▶ [Exercise goal]: Report the count of lines holding "stacking" in the records, with no other words.

Stored items:
##############################

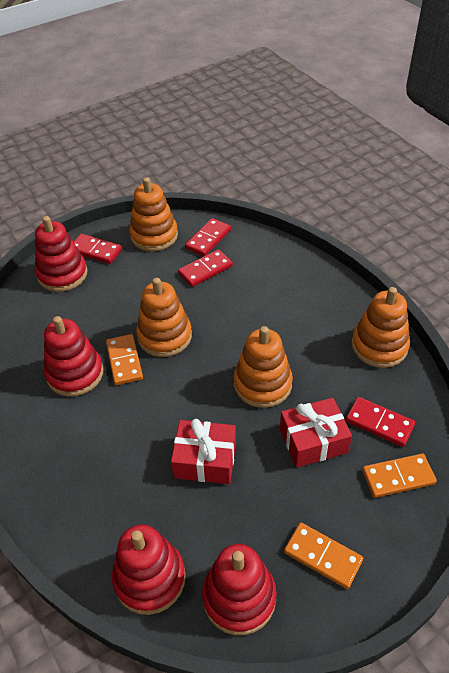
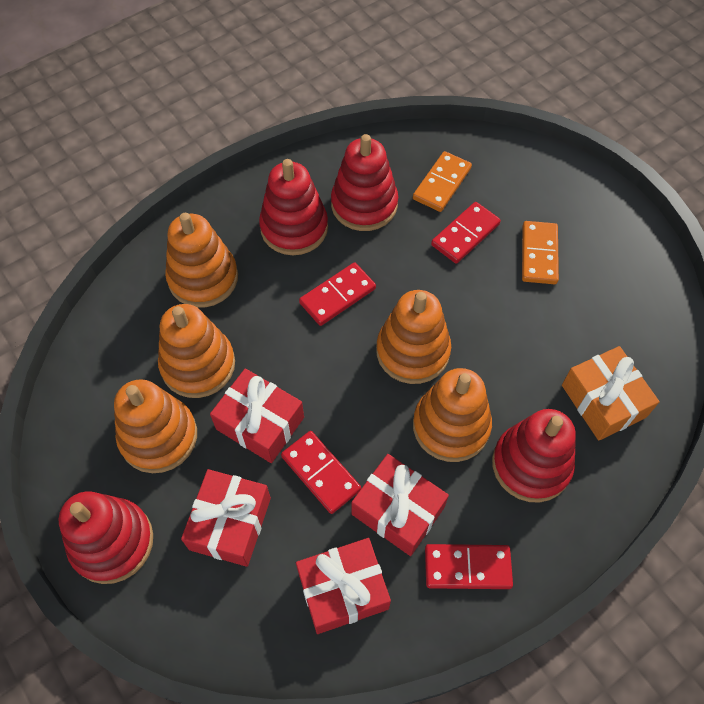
orange domino: 3 -> 2
orange gift: 0 -> 1
orange stacking toy: 4 -> 5
red gift: 2 -> 4

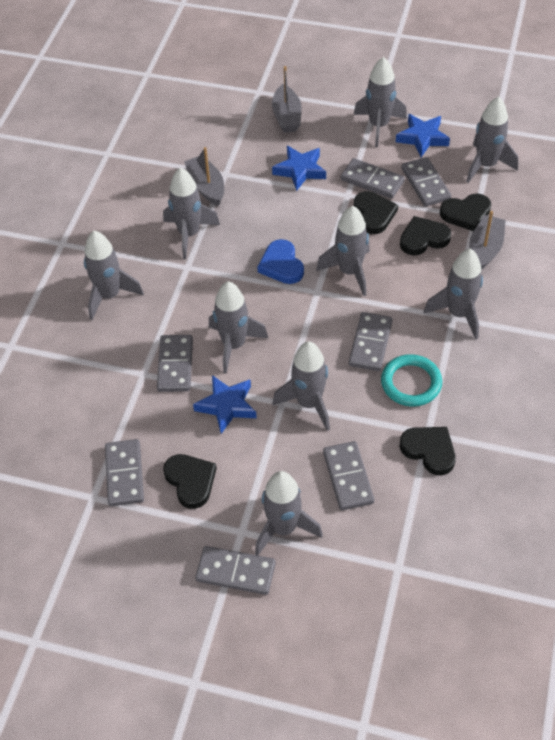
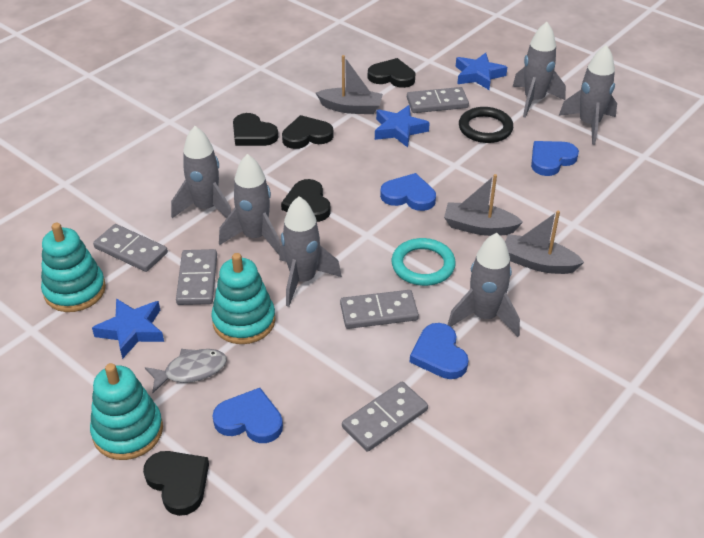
black ring: 0 -> 1
blue heart: 1 -> 4
grey domino: 7 -> 5
grey fish: 0 -> 1
grey rocket: 9 -> 6
turquoise stacking toy: 0 -> 3

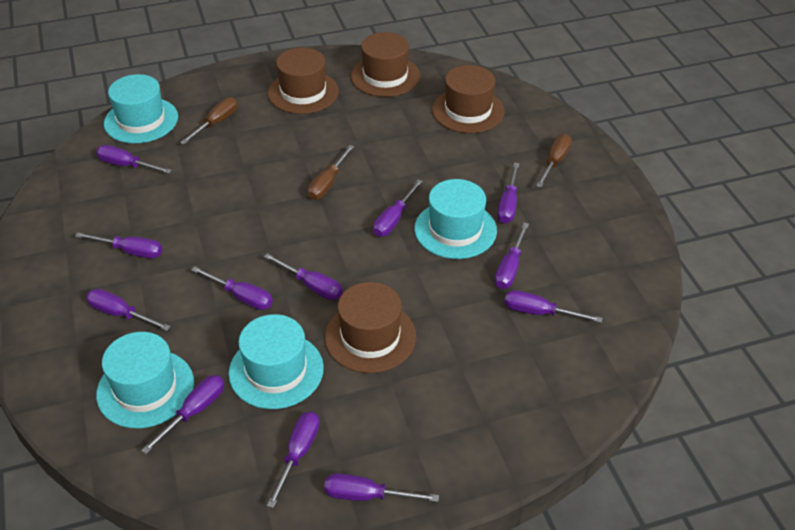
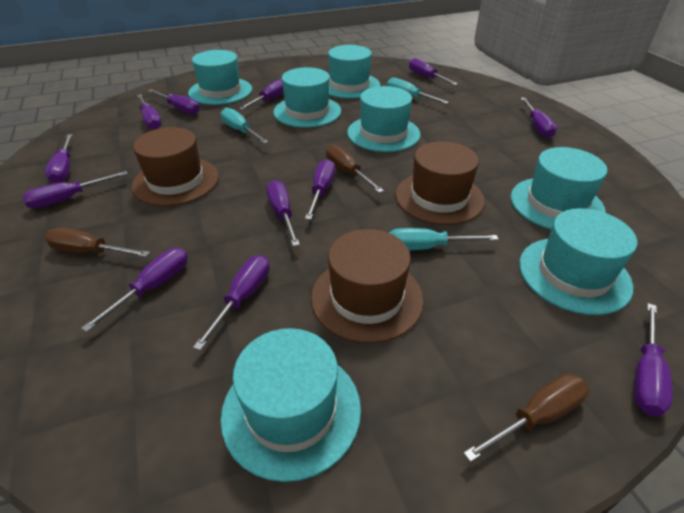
brown hat: 4 -> 3
turquoise hat: 4 -> 7
turquoise screwdriver: 0 -> 3

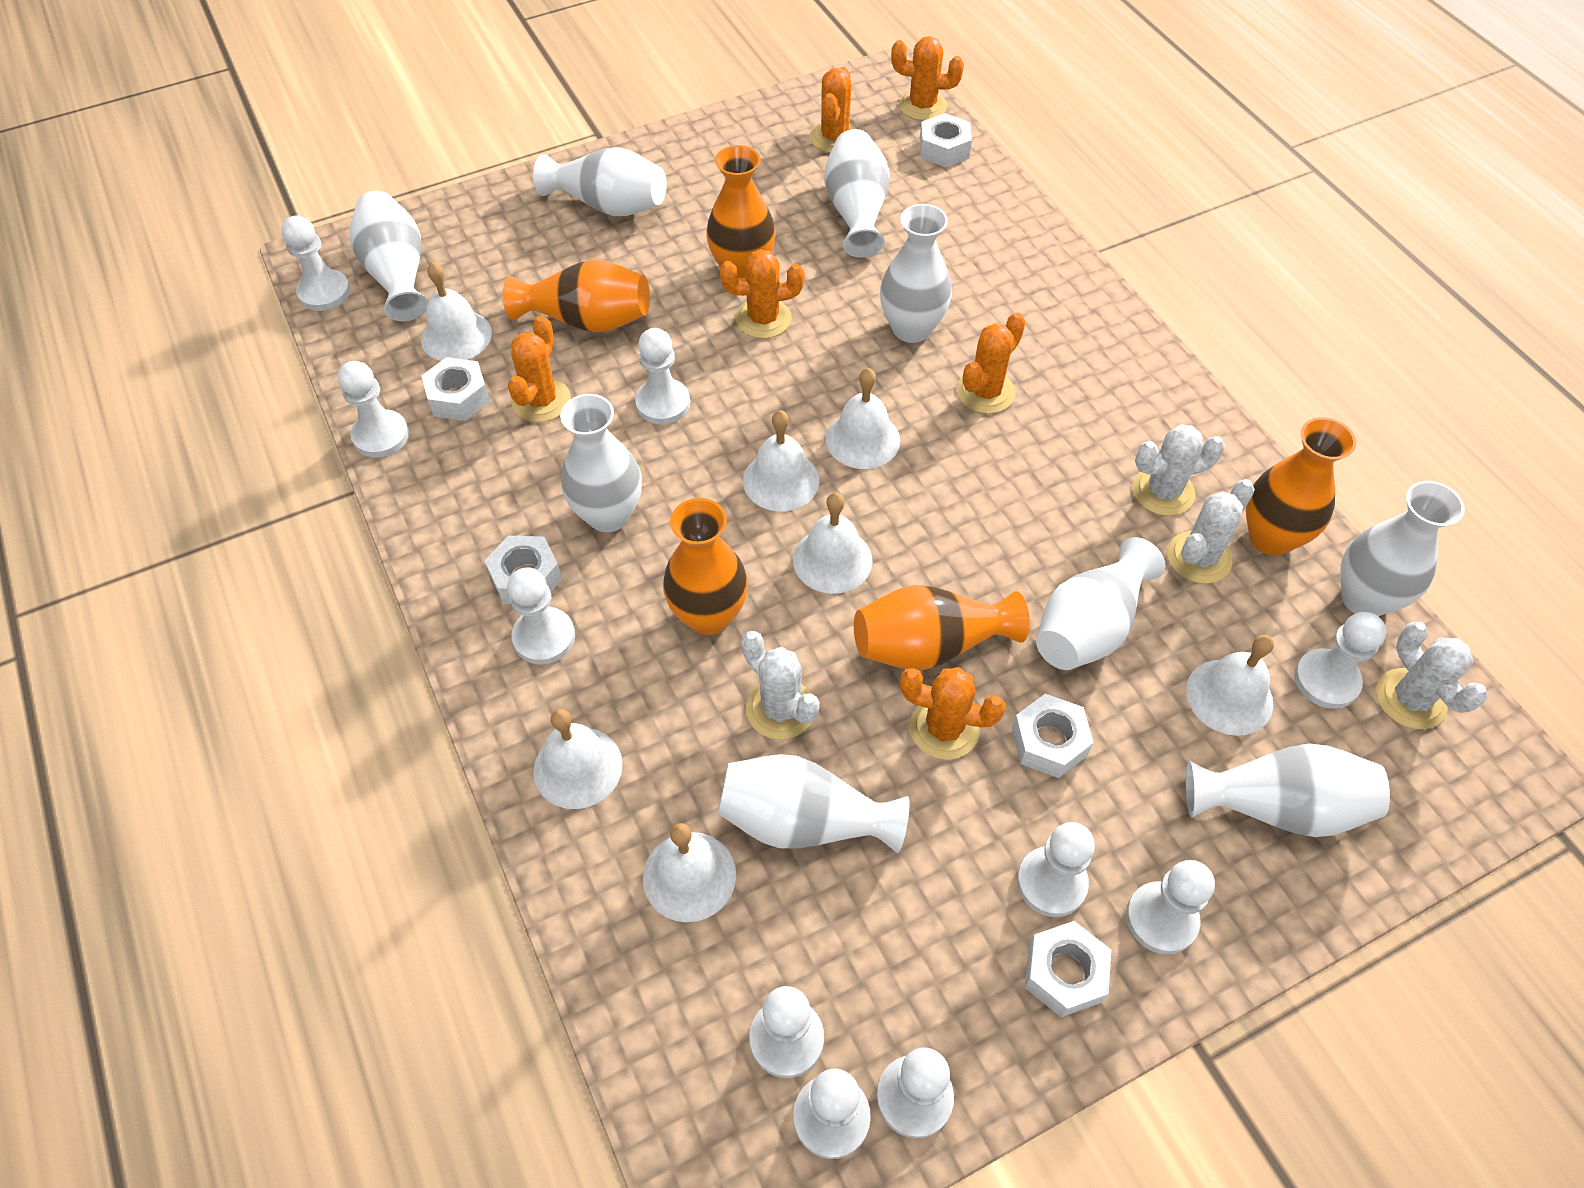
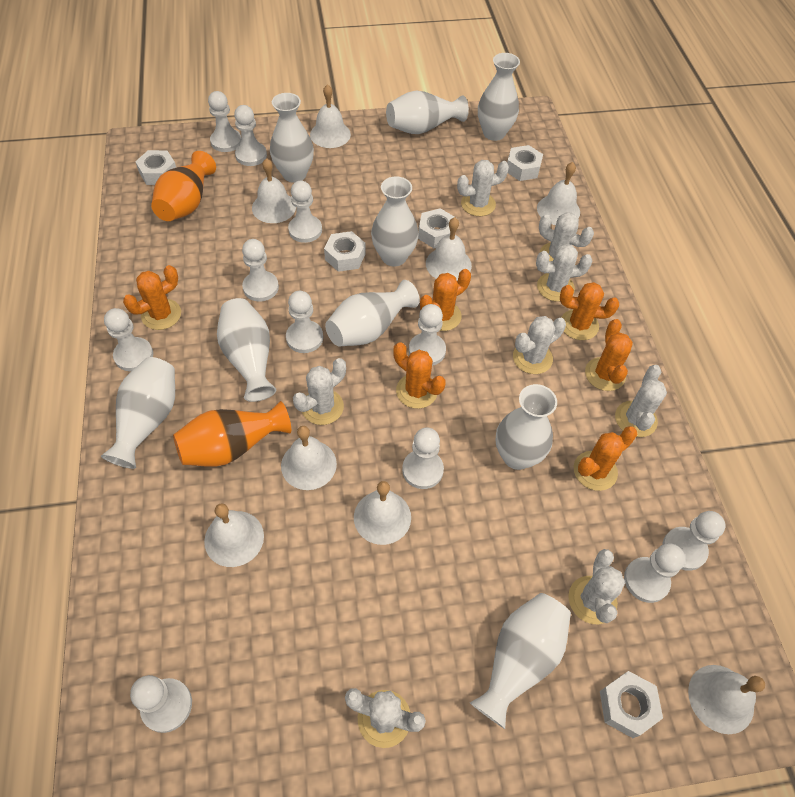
orange vase: 5 -> 2
white bell: 7 -> 8
white cactus: 4 -> 8
white pawn: 10 -> 11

##############################

▶ [Written reply]: 2